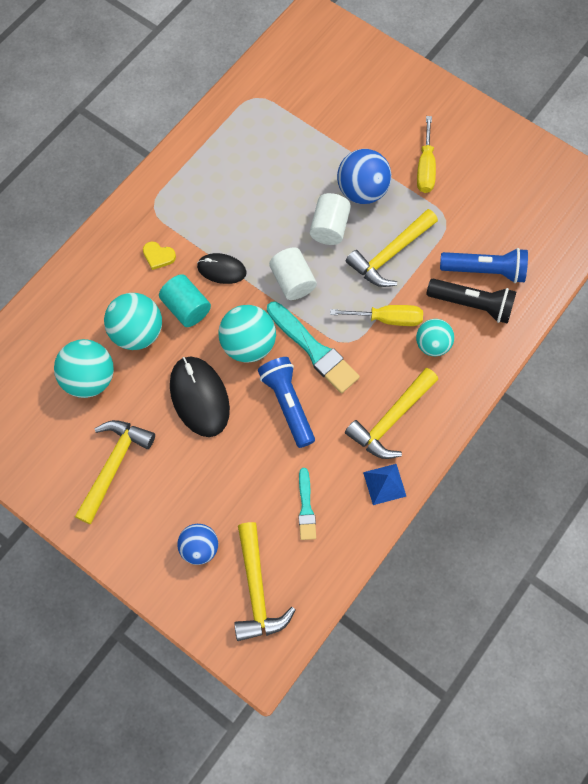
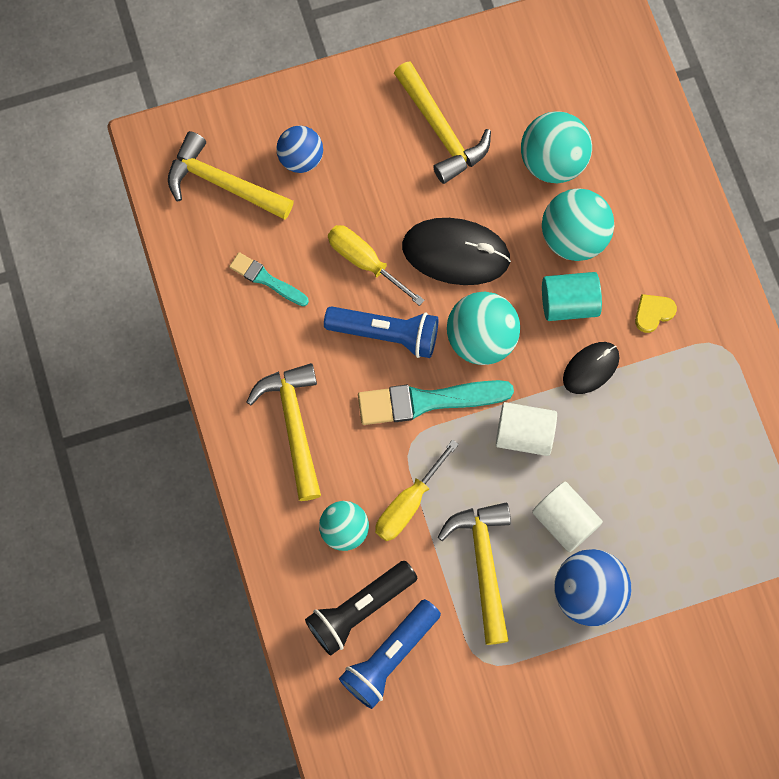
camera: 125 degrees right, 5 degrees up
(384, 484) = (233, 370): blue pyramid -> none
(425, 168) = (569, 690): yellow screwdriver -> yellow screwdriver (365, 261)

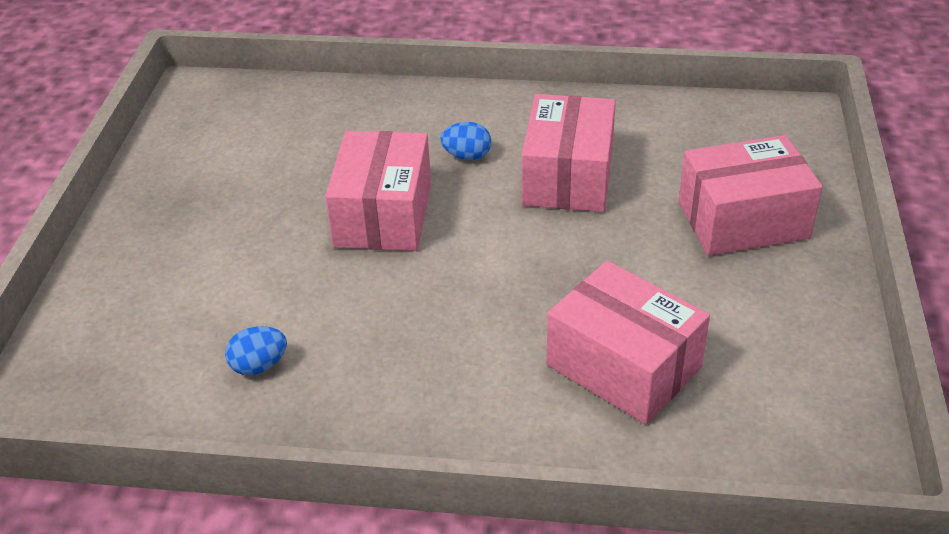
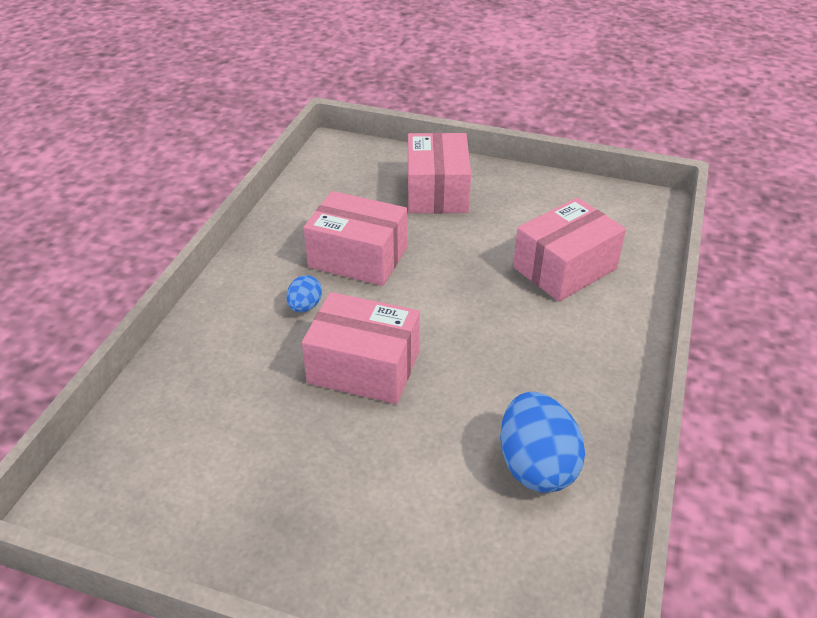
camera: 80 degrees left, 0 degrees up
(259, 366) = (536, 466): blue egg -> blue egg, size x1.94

## ASSIGNMENT
Write the data above out again exactly, minus its pictures.

## SOLVED PROBLEM
camera: 125 degrees right, 5 degrees up
(384, 484) = (233, 370): blue pyramid -> none
(425, 168) = (569, 690): yellow screwdriver -> yellow screwdriver (365, 261)

camera: 80 degrees left, 0 degrees up
(259, 366) = (536, 466): blue egg -> blue egg, size x1.94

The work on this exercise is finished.